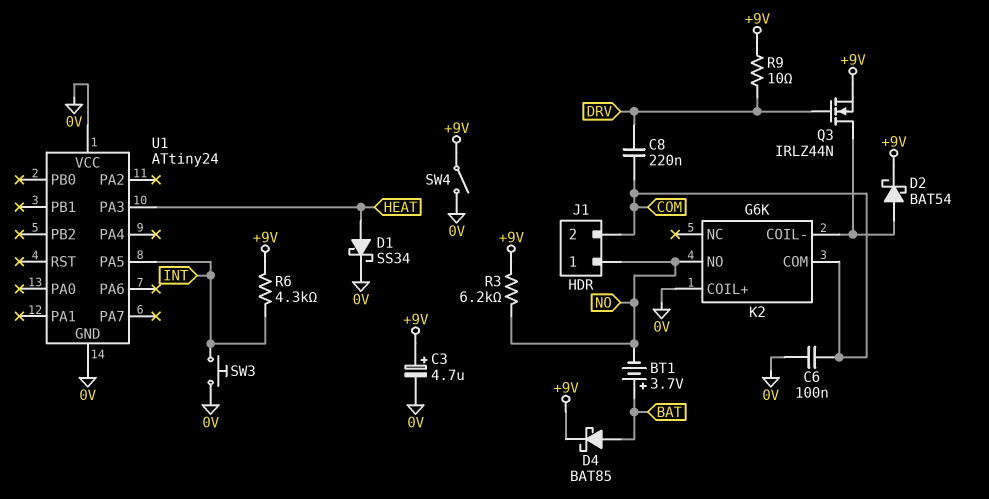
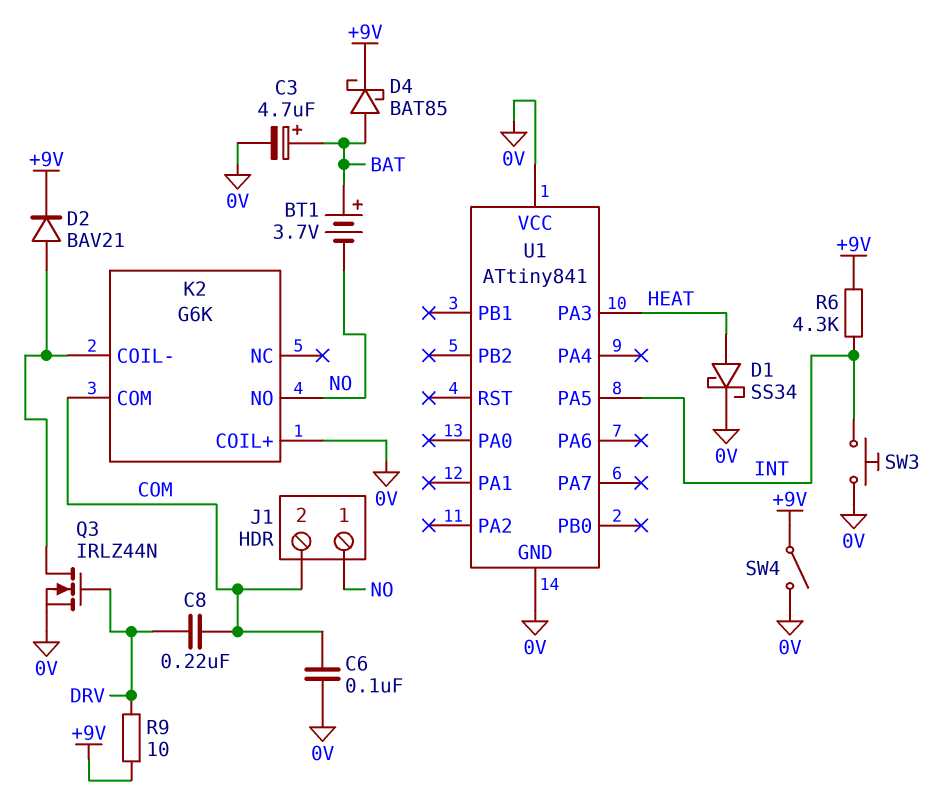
C3: 4.7uF (plus +9V, minus 0V) -> 4.7uF (plus BAT, minus 0V)
D2: schottky BAT54 (A K2/COIL-, K +9V) -> diode BAV21 (A K2/COIL-, K +9V)
Q3: NMOS IRLZ44N (G DRV, D K2/COIL-, S +9V) -> NMOS IRLZ44N (G DRV, D K2/COIL-, S 0V)
R3: 6.2k (+9V, NO) -> none
U1: ATtiny24 -> ATtiny841

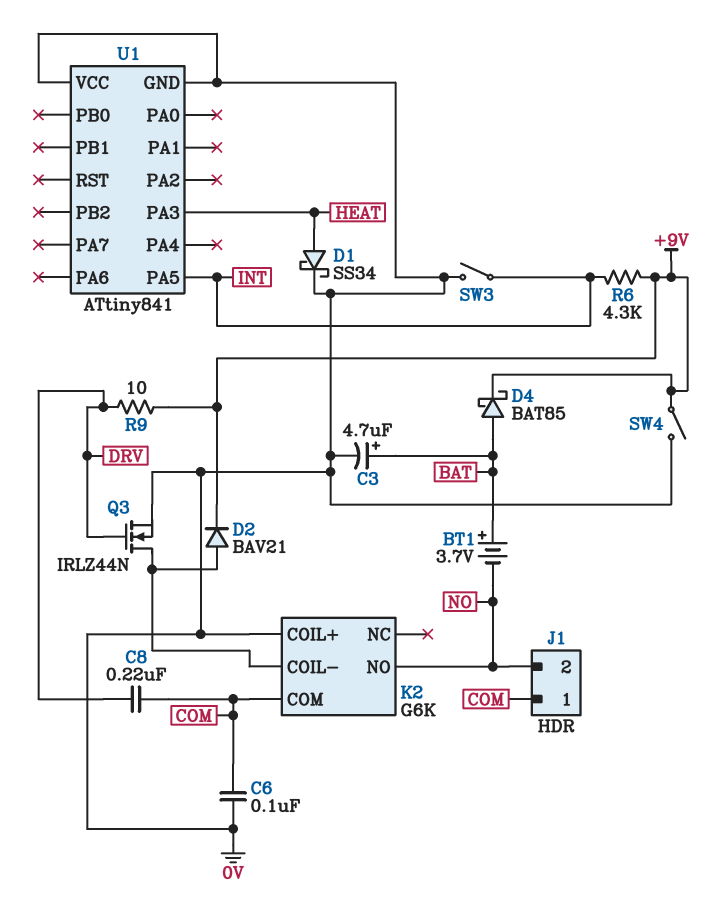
J1 pin 1: NO -> COM
J1 pin 2: COM -> NO
SW3: button (0V, INT) -> switch (0V, INT)

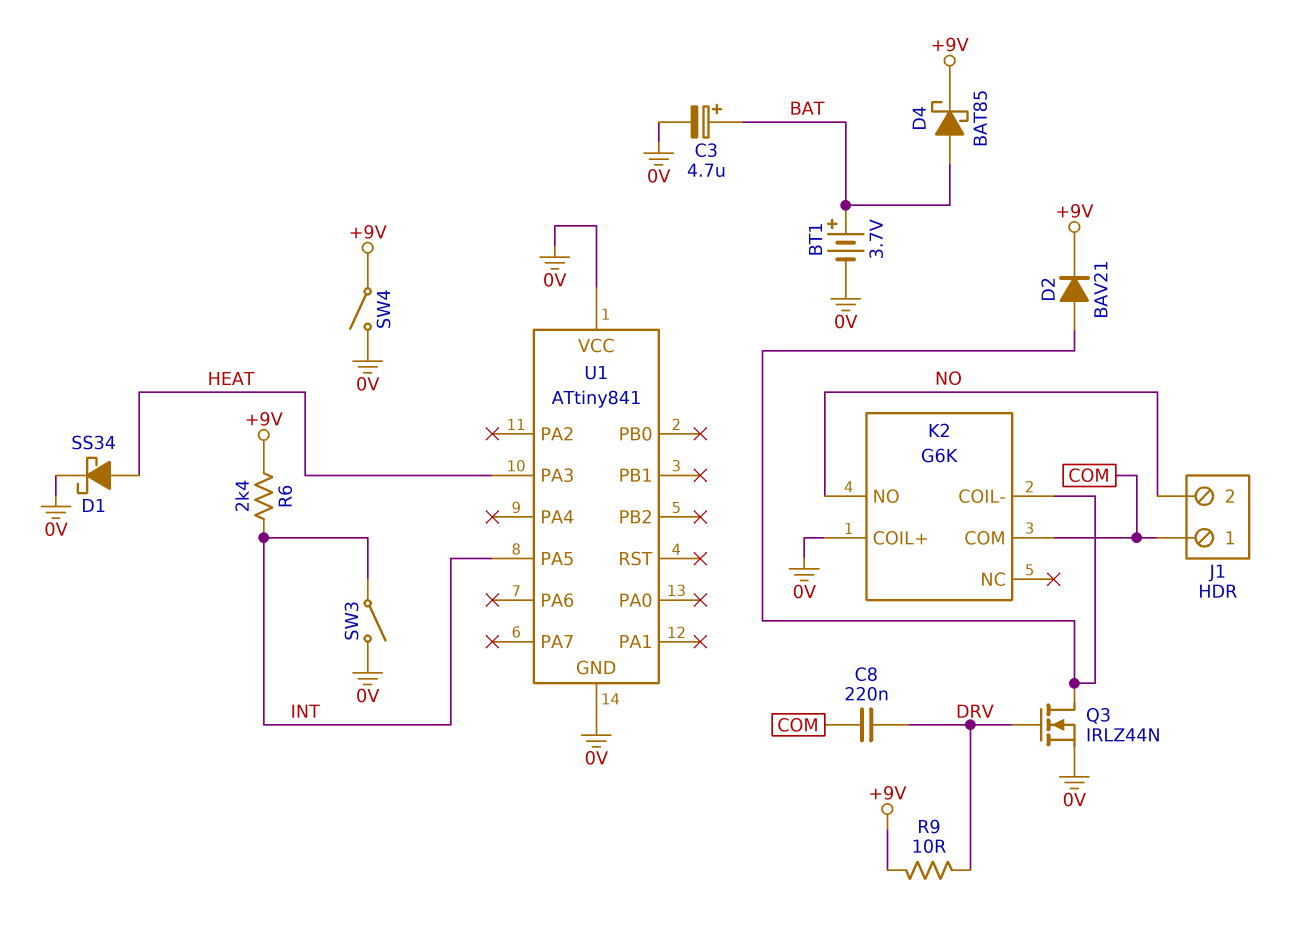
BT1: 3.7V (plus BAT, minus NO) -> 3.7V (plus BAT, minus 0V)
C6: 100nF (0V, COM) -> none
R6: 4.3k (+9V, INT) -> 2.4k (+9V, INT)

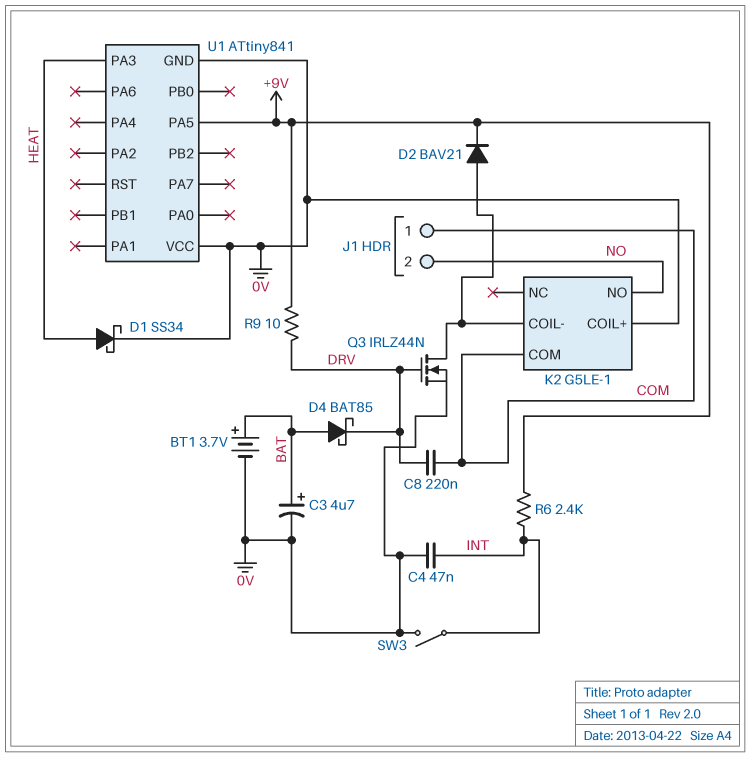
C4: none -> 47nF (0V, INT)
D4: schottky BAT85 (A BAT, K +9V) -> schottky BAT85 (A BAT, K DRV)
K2: G6K -> G5LE-1
SW4: switch (+9V, 0V) -> none
U1 pin PA5: INT -> +9V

> [YOUR GOAL]
Please retype, exactly and only, the lines from the one holding "BT1: 3.7V (plus" to the end of the entries, both ends included, without any pictures.

> [EXPECTED ANSWER]
BT1: 3.7V (plus BAT, minus NO) -> 3.7V (plus BAT, minus 0V)
C6: 100nF (0V, COM) -> none
R6: 4.3k (+9V, INT) -> 2.4k (+9V, INT)

C4: none -> 47nF (0V, INT)
D4: schottky BAT85 (A BAT, K +9V) -> schottky BAT85 (A BAT, K DRV)
K2: G6K -> G5LE-1
SW4: switch (+9V, 0V) -> none
U1 pin PA5: INT -> +9V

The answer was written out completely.